** Records to process follows **
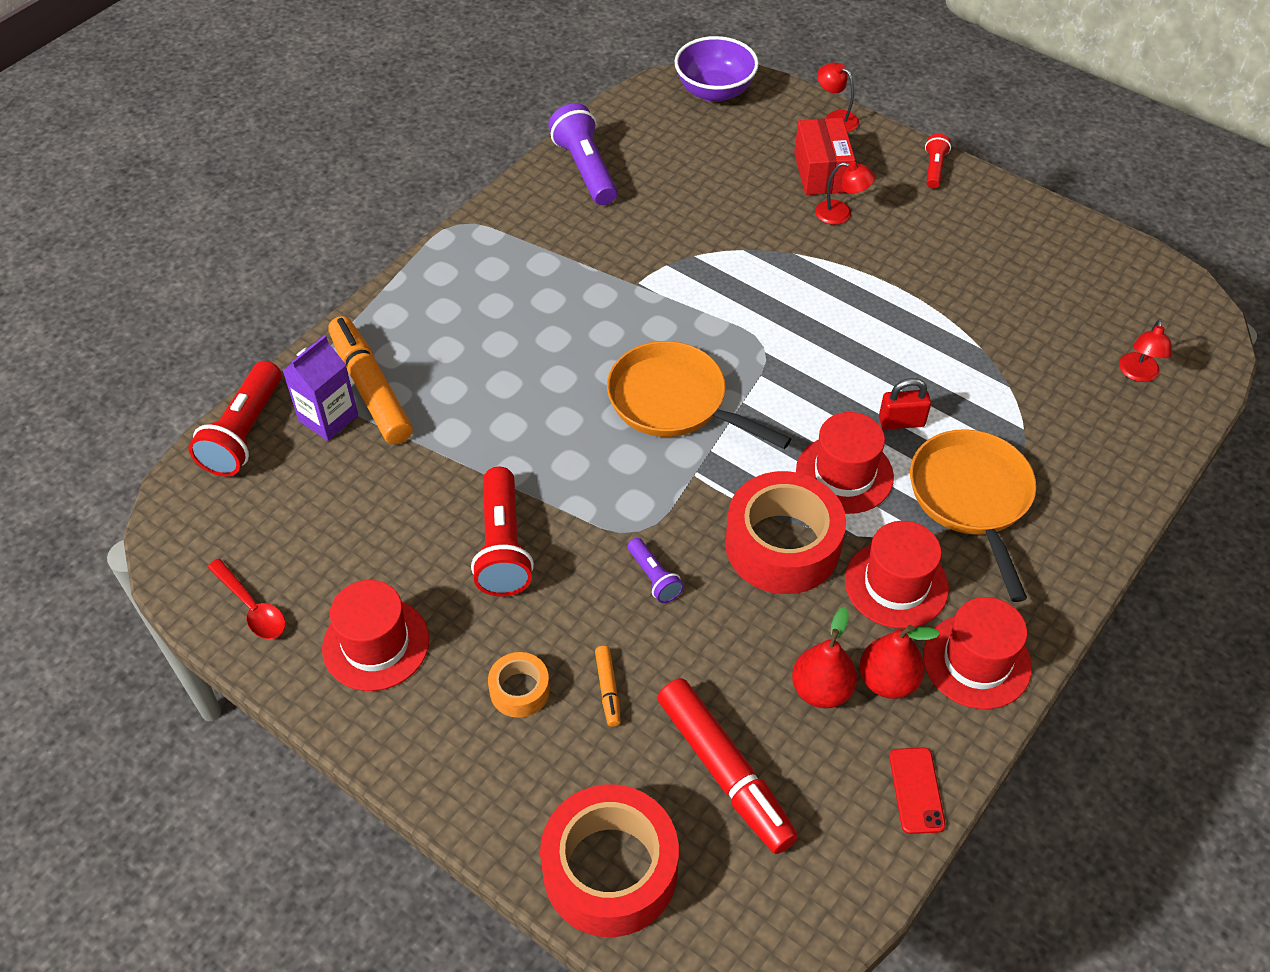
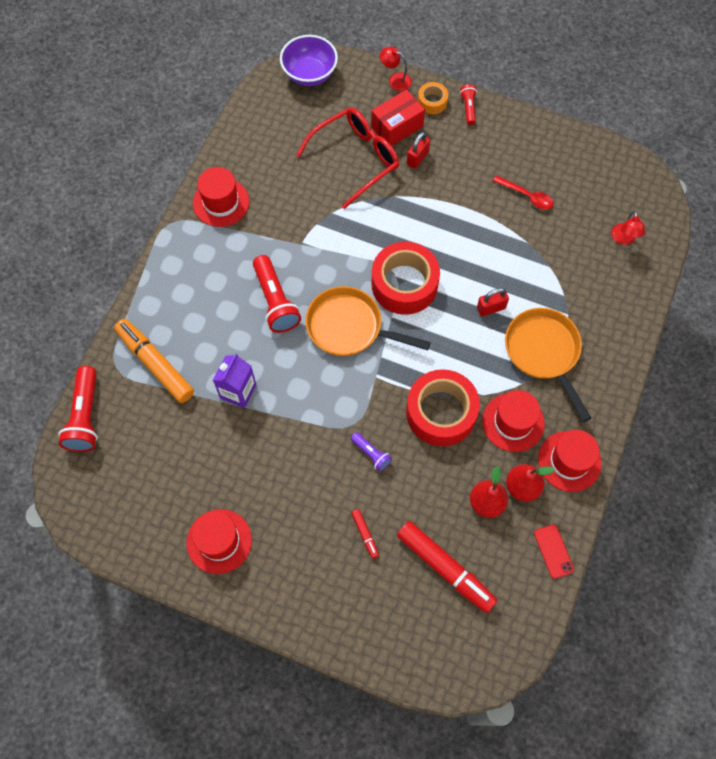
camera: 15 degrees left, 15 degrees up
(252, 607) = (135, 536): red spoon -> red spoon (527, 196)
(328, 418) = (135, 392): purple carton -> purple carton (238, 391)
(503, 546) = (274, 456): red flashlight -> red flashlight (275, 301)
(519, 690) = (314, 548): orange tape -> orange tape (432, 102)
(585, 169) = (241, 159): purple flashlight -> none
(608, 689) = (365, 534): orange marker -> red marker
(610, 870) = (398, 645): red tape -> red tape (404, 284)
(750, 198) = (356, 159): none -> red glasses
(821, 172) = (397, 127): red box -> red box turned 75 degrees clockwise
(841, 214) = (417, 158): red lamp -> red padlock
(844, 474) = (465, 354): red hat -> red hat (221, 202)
** End of Records to process **
** Records to process follows **
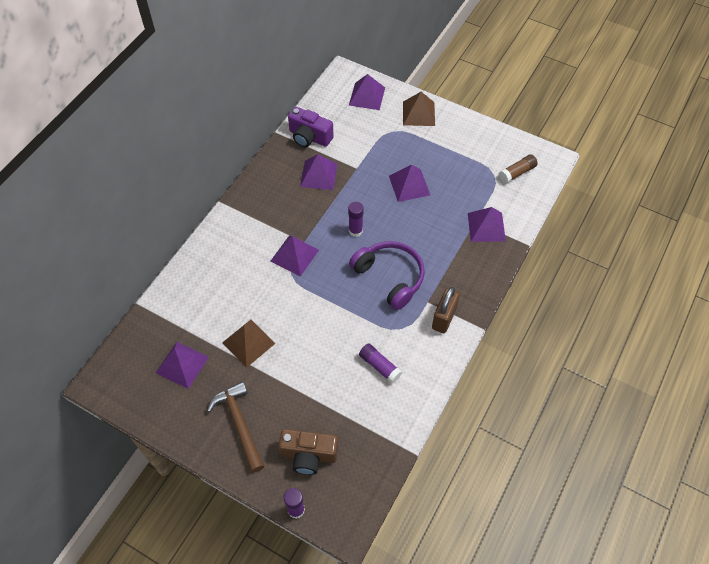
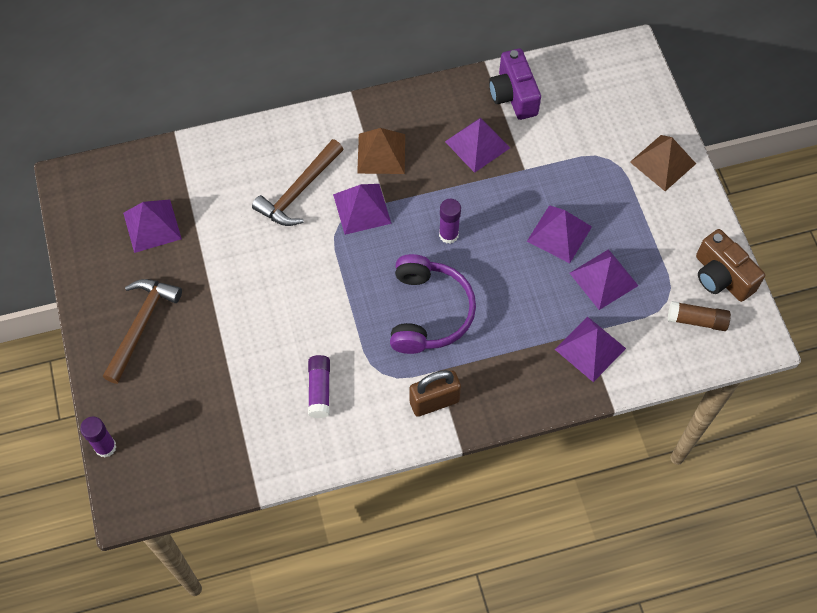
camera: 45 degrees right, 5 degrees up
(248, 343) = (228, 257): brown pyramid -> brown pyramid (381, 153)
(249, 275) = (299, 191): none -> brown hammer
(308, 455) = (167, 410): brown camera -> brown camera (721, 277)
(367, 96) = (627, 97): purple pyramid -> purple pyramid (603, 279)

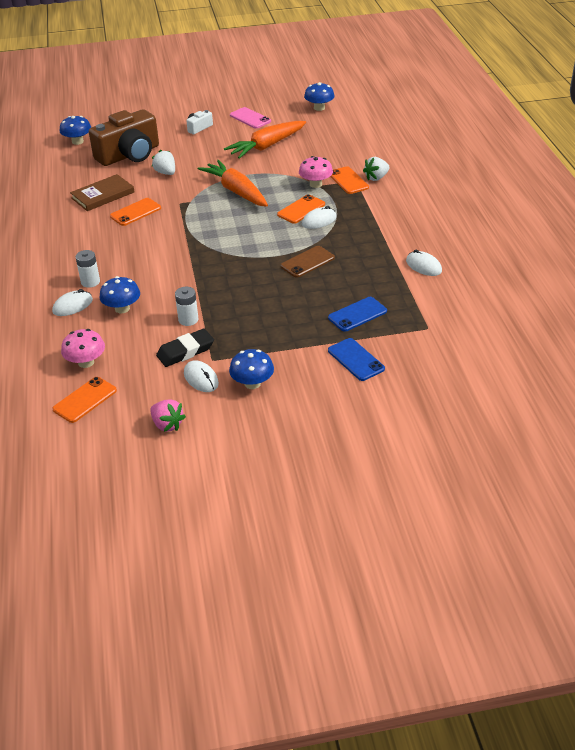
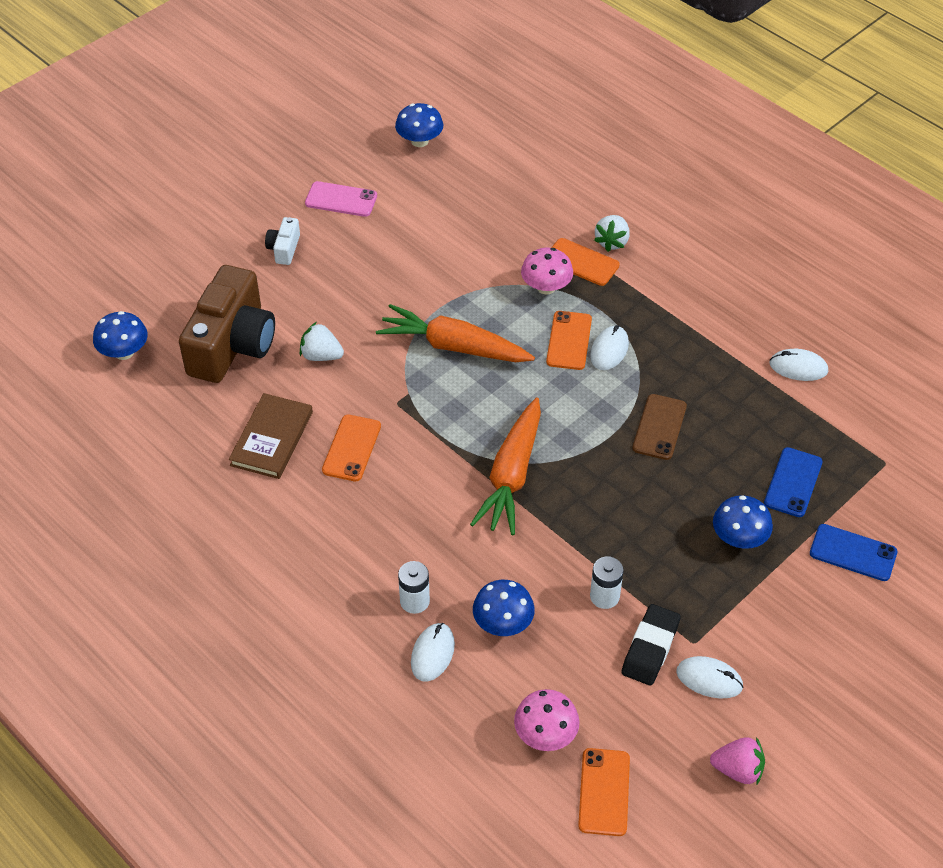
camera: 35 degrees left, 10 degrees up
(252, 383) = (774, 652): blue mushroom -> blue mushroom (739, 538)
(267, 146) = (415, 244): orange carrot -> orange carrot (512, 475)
** End of Records to process **
■ Try it ■
From the line containing "(248, 343) = (228, 257): brown" through the line containing "(267, 146) = (415, 244): orange", copy every line above exactly, without pictures.

■ Written response ■
(248, 343) = (228, 257): brown pyramid -> brown pyramid (381, 153)
(249, 275) = (299, 191): none -> brown hammer
(308, 455) = (167, 410): brown camera -> brown camera (721, 277)
(367, 96) = (627, 97): purple pyramid -> purple pyramid (603, 279)

camera: 35 degrees left, 10 degrees up
(252, 383) = (774, 652): blue mushroom -> blue mushroom (739, 538)
(267, 146) = (415, 244): orange carrot -> orange carrot (512, 475)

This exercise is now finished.